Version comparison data

********************

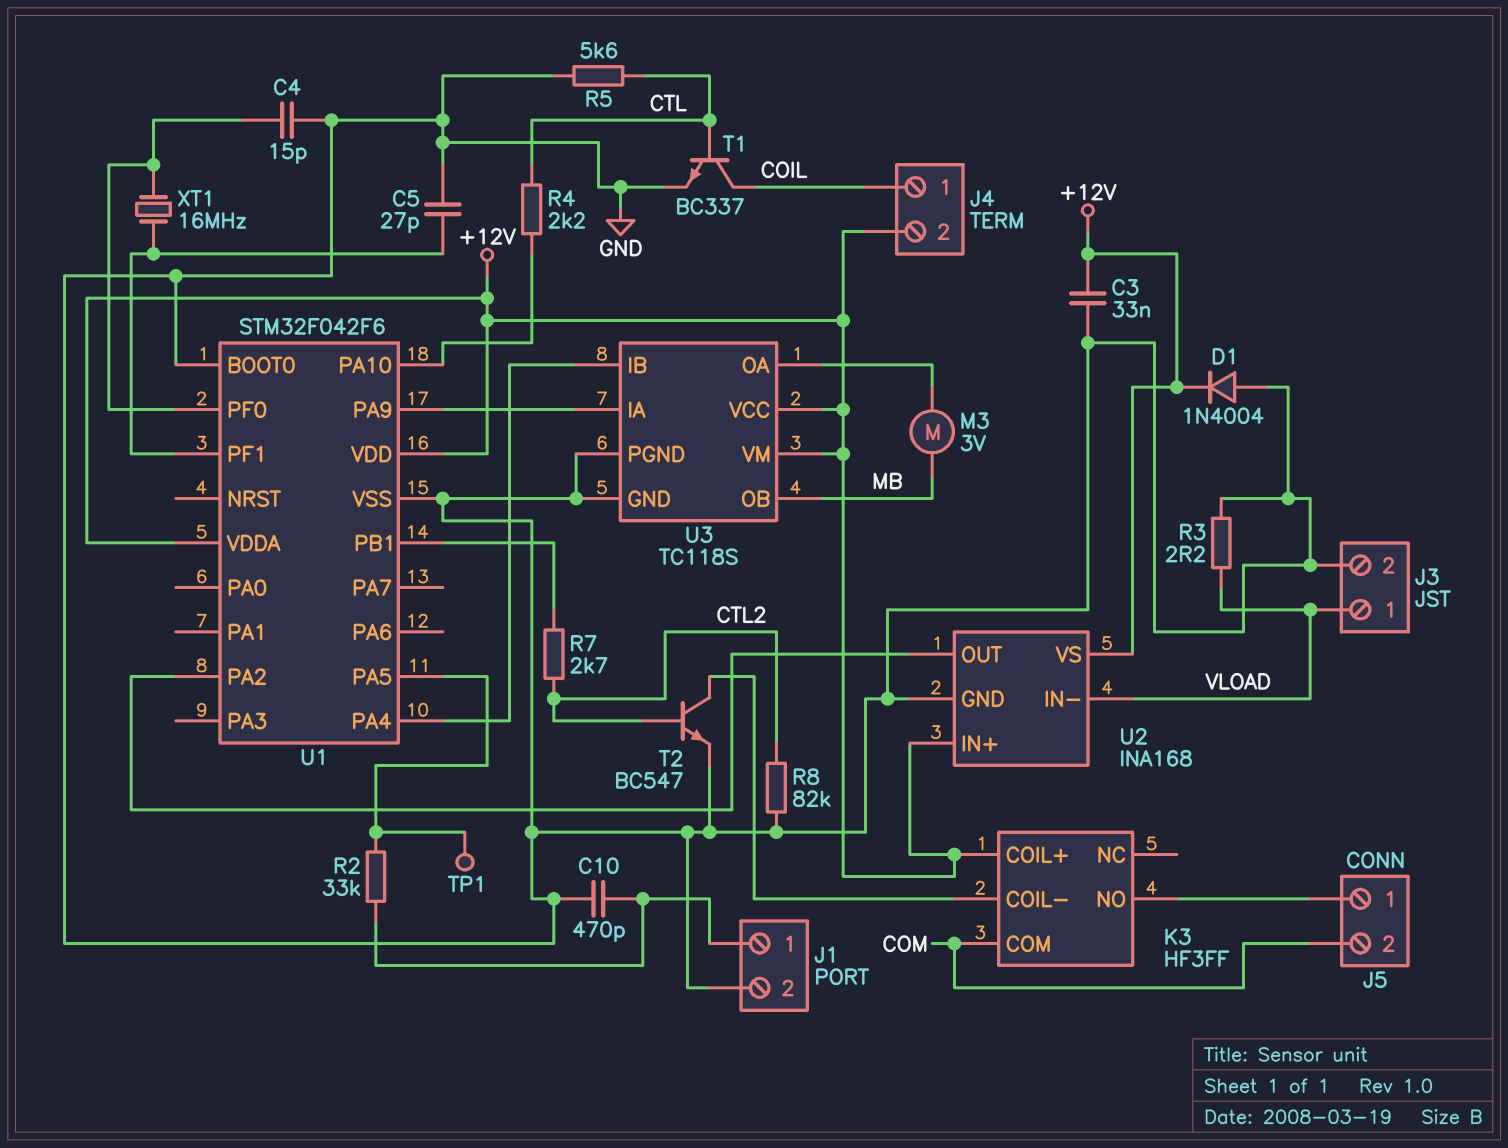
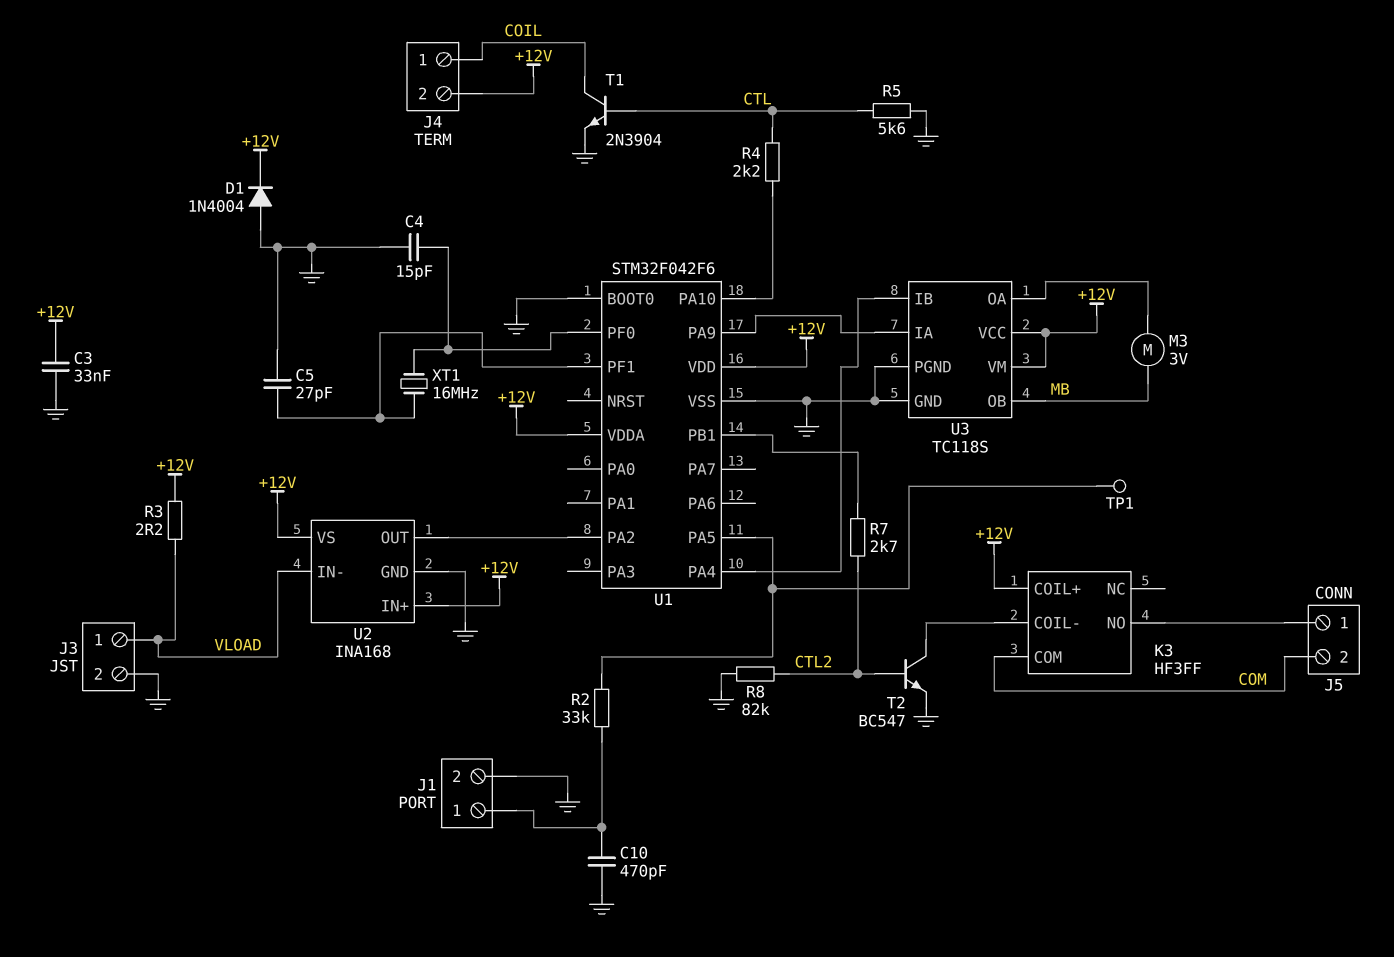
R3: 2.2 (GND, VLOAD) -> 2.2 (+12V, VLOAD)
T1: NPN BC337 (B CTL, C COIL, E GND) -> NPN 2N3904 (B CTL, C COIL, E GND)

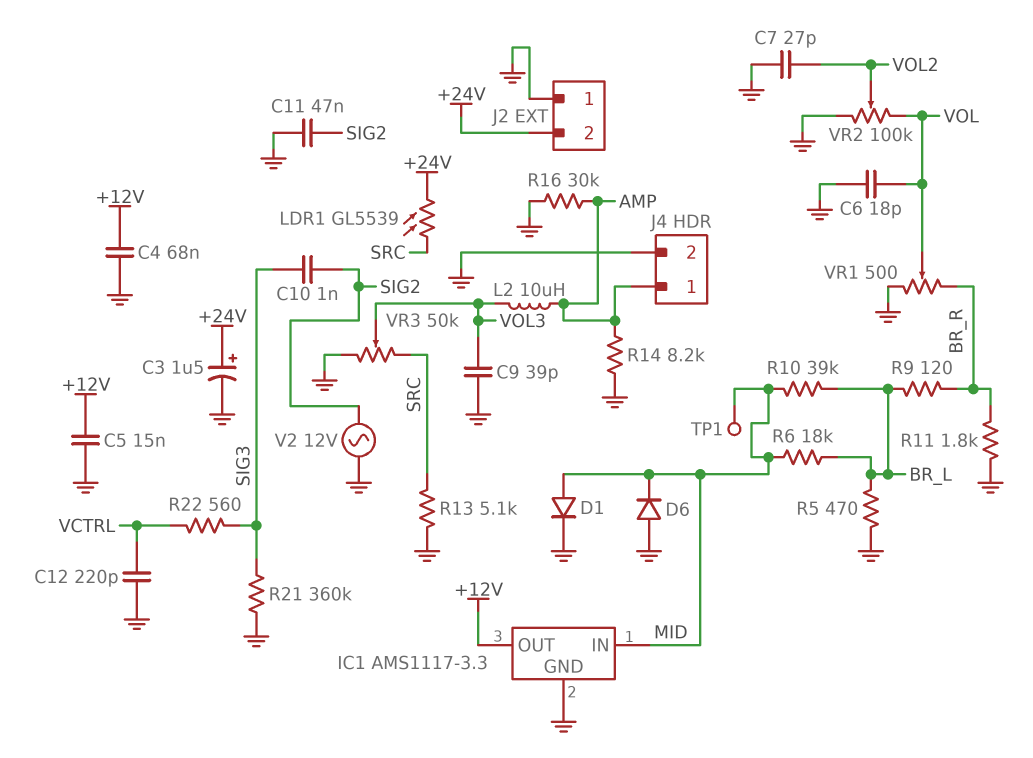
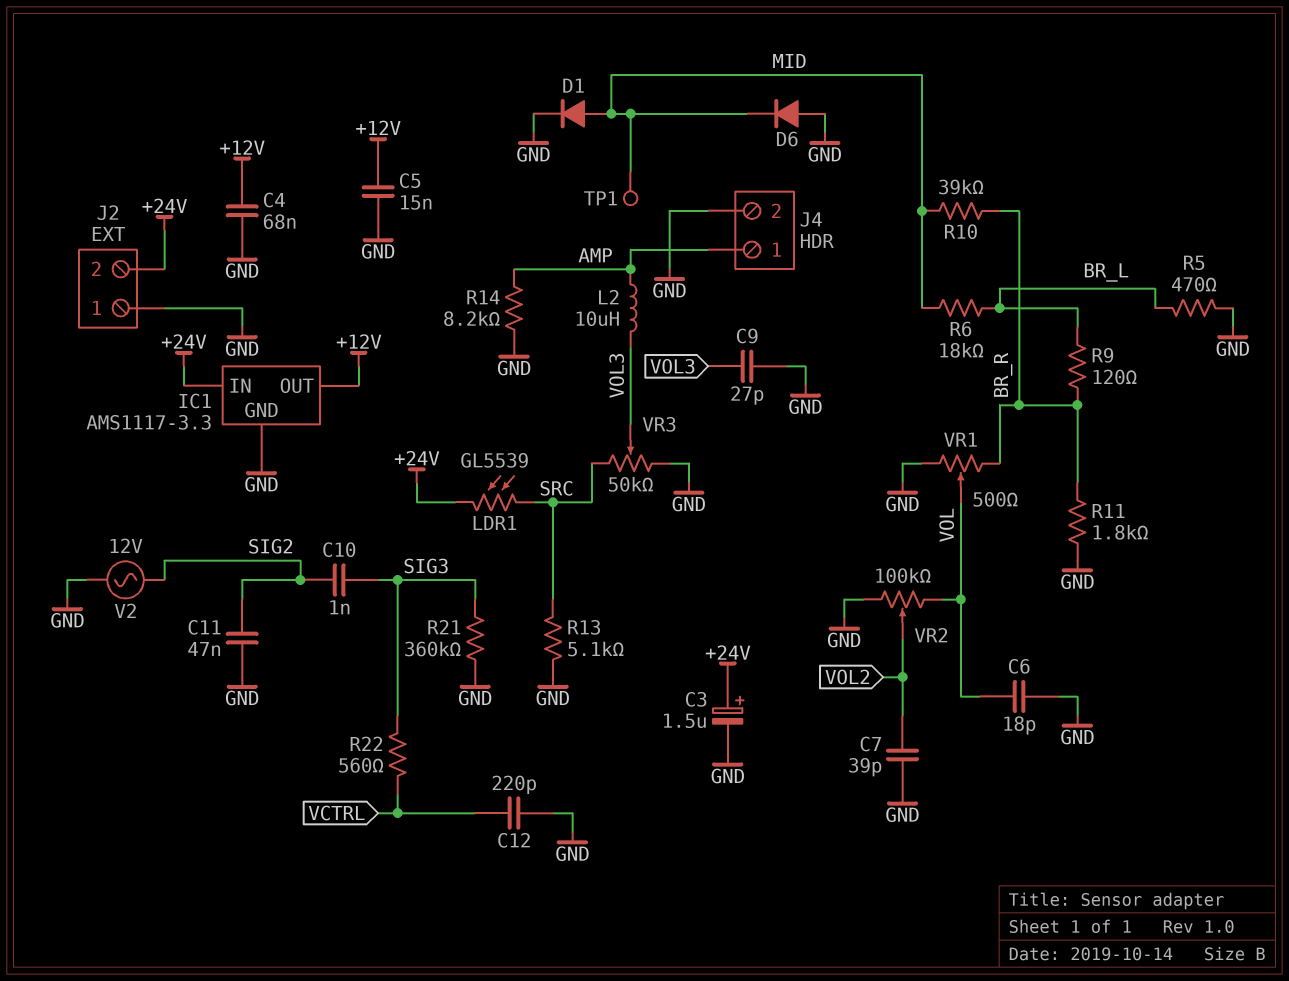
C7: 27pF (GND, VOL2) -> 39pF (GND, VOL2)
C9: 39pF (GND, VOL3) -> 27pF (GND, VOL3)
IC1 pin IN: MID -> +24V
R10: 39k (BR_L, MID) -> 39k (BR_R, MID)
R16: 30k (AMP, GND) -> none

********************

Output, exactly and without pictures, the span of lines that starts at the line containing "T1: NPN BC337" and ends at the last line above.

T1: NPN BC337 (B CTL, C COIL, E GND) -> NPN 2N3904 (B CTL, C COIL, E GND)

C7: 27pF (GND, VOL2) -> 39pF (GND, VOL2)
C9: 39pF (GND, VOL3) -> 27pF (GND, VOL3)
IC1 pin IN: MID -> +24V
R10: 39k (BR_L, MID) -> 39k (BR_R, MID)
R16: 30k (AMP, GND) -> none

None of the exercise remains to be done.